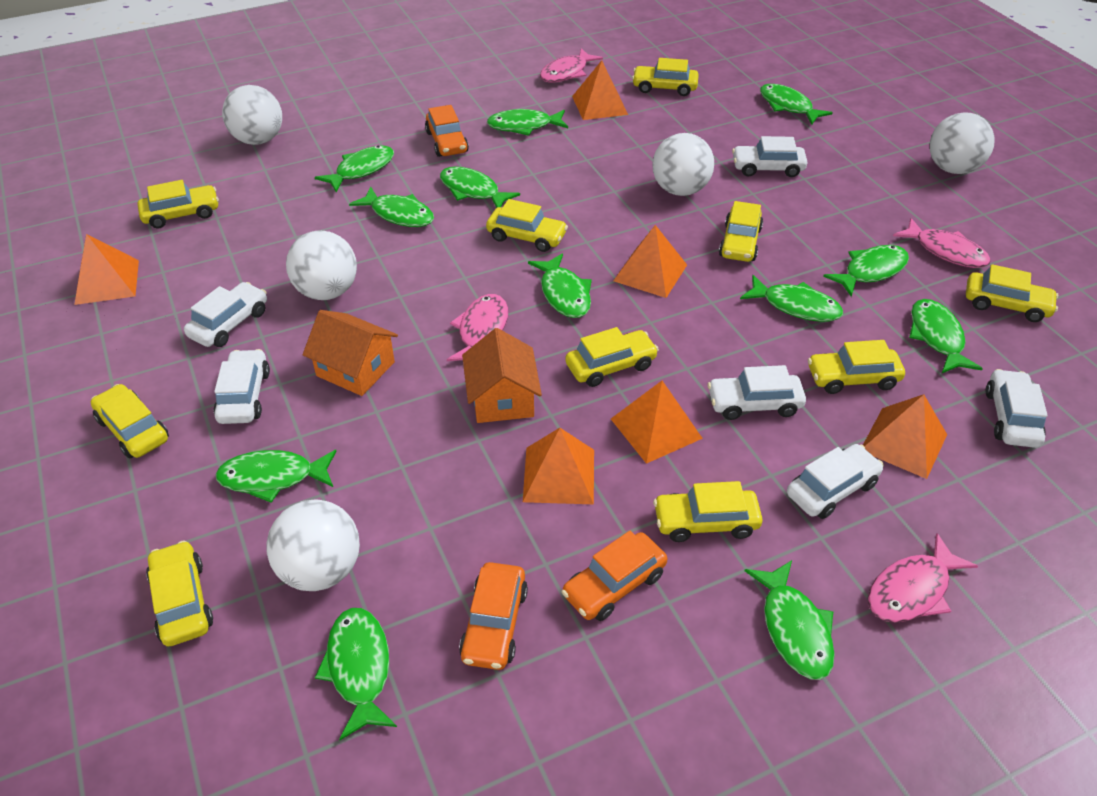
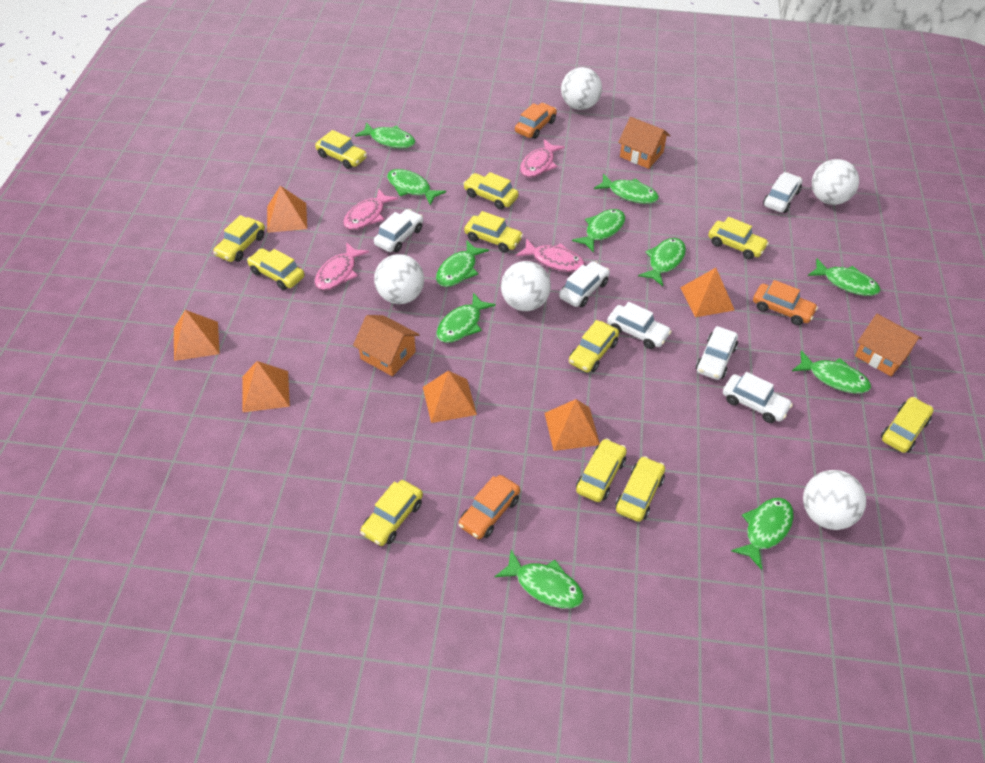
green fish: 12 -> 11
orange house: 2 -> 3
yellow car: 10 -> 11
================================
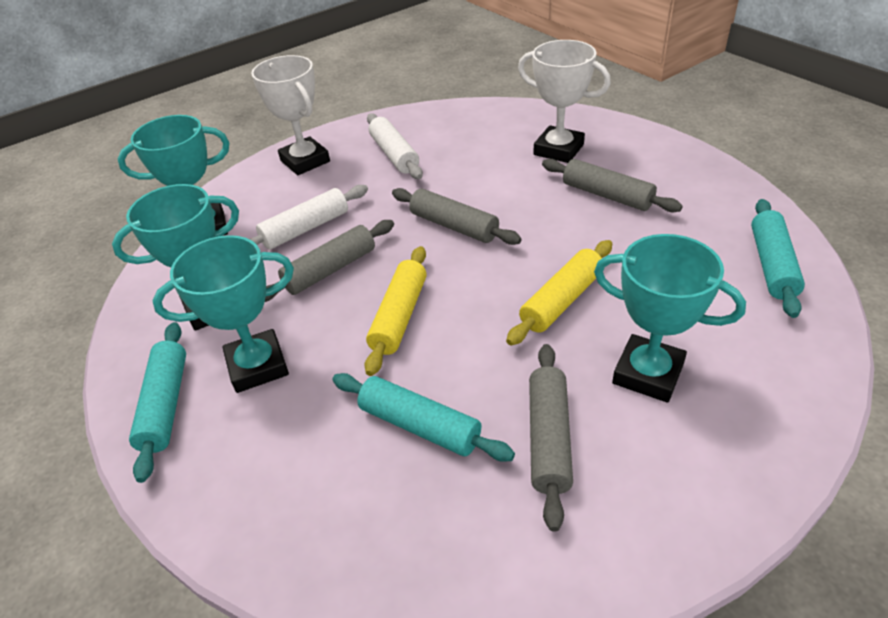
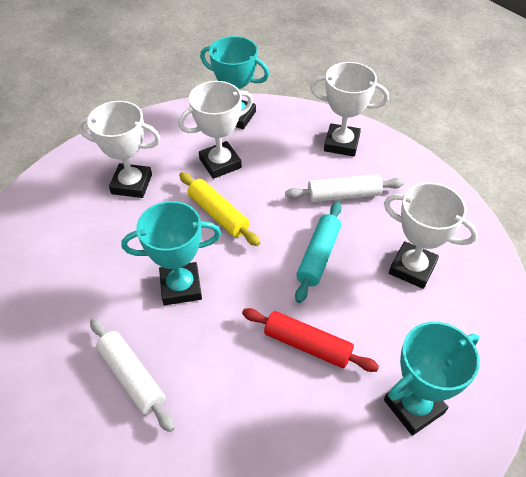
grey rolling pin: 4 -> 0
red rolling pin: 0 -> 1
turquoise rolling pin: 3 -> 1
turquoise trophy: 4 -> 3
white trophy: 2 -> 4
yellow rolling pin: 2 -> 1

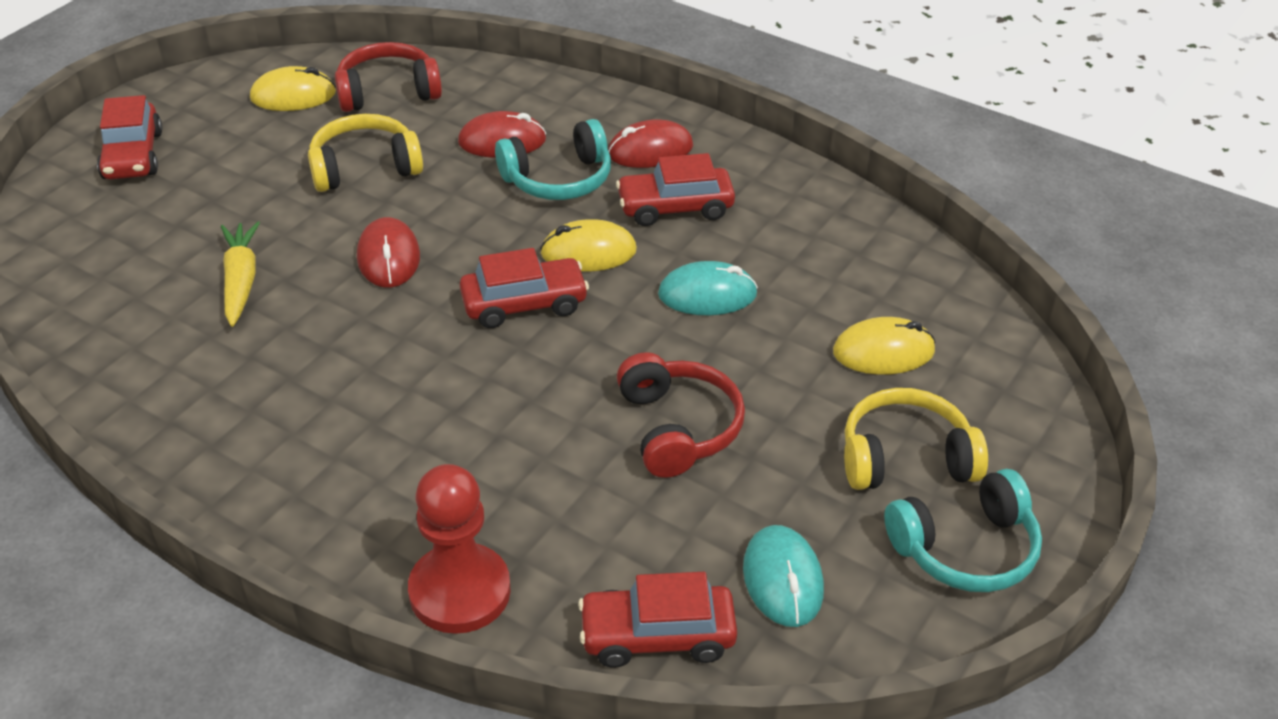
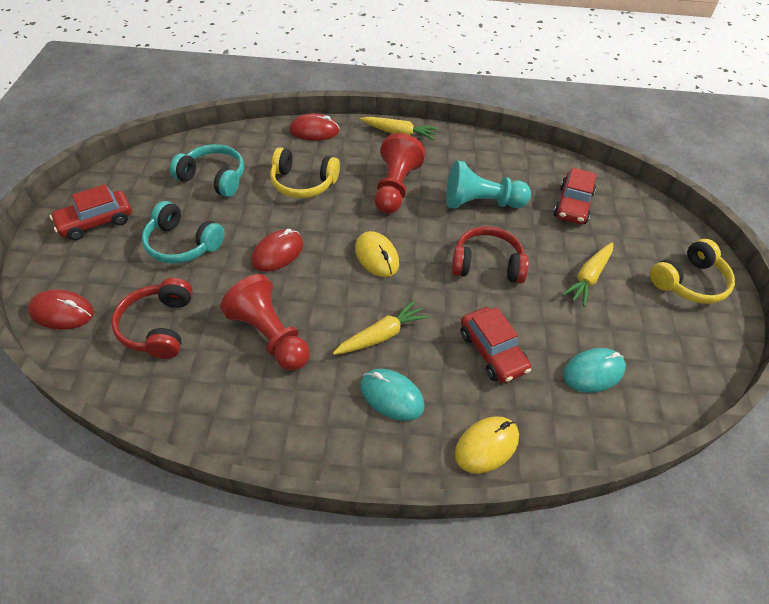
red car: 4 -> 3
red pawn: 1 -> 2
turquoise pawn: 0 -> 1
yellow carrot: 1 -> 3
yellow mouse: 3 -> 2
================================
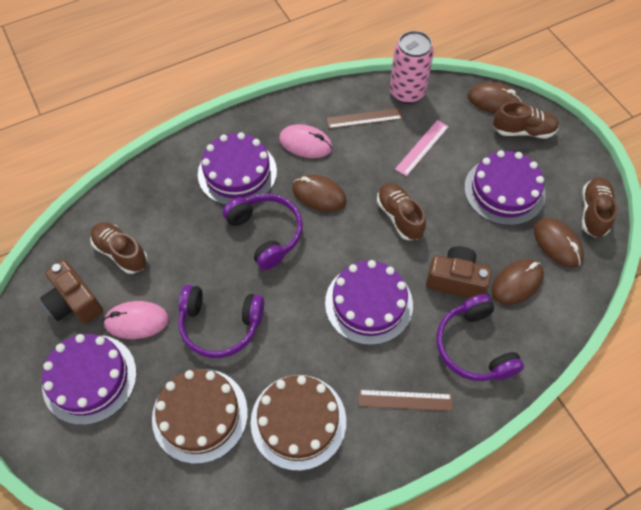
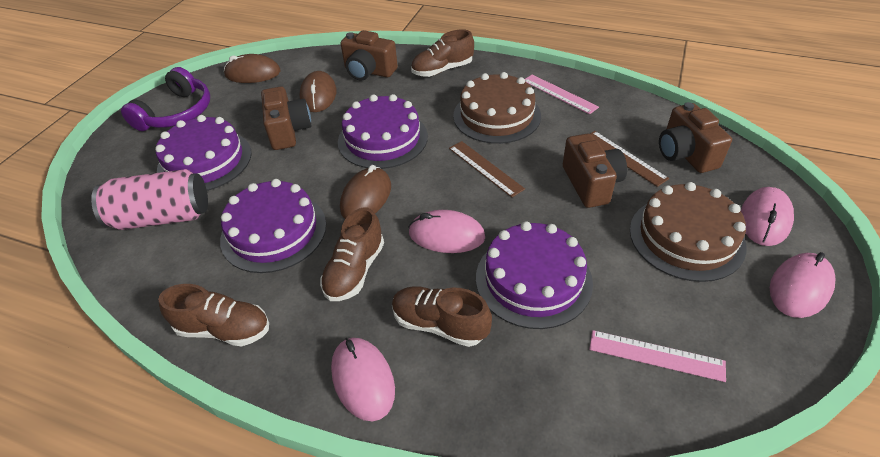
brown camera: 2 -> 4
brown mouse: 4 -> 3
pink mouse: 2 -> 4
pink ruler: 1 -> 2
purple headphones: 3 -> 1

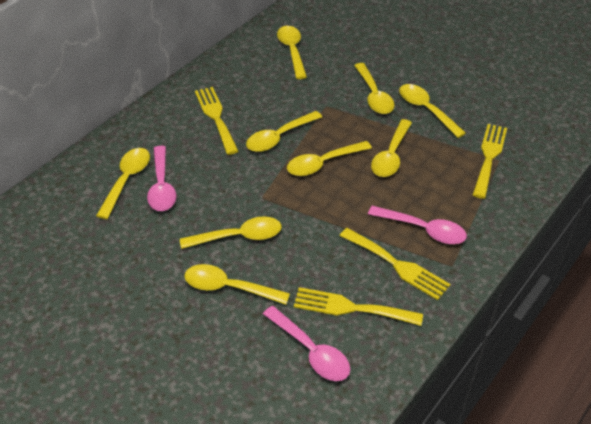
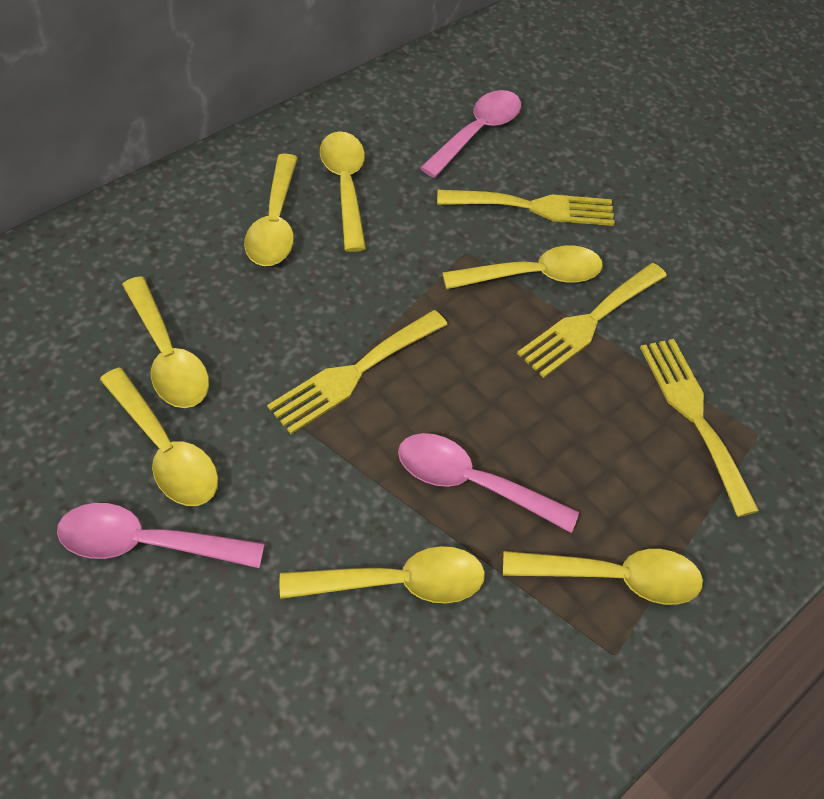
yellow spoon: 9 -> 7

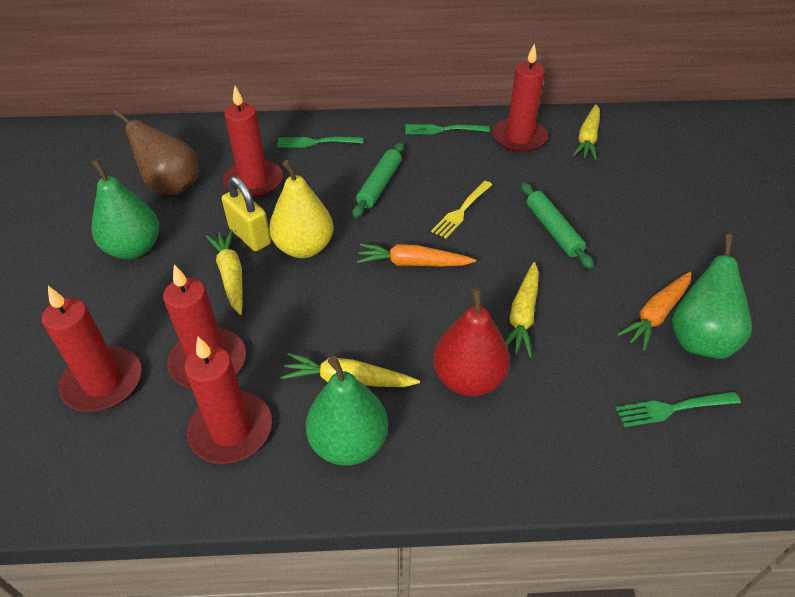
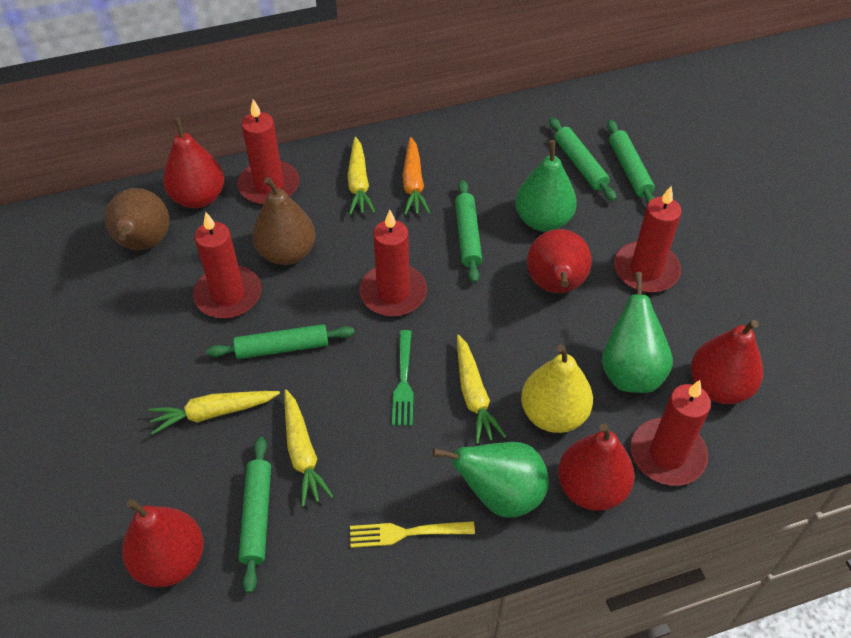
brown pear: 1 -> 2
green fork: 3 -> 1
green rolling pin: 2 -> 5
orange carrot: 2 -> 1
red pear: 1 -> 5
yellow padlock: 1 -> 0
================================
Extract, without any images, the part of the material above that opens with the line containing "pink ruler: 1 -> 2" and closes with the line containing "yellow padlock: 1 -> 0", both lines included.

pink ruler: 1 -> 2
purple headphones: 3 -> 1

yellow spoon: 9 -> 7

brown pear: 1 -> 2
green fork: 3 -> 1
green rolling pin: 2 -> 5
orange carrot: 2 -> 1
red pear: 1 -> 5
yellow padlock: 1 -> 0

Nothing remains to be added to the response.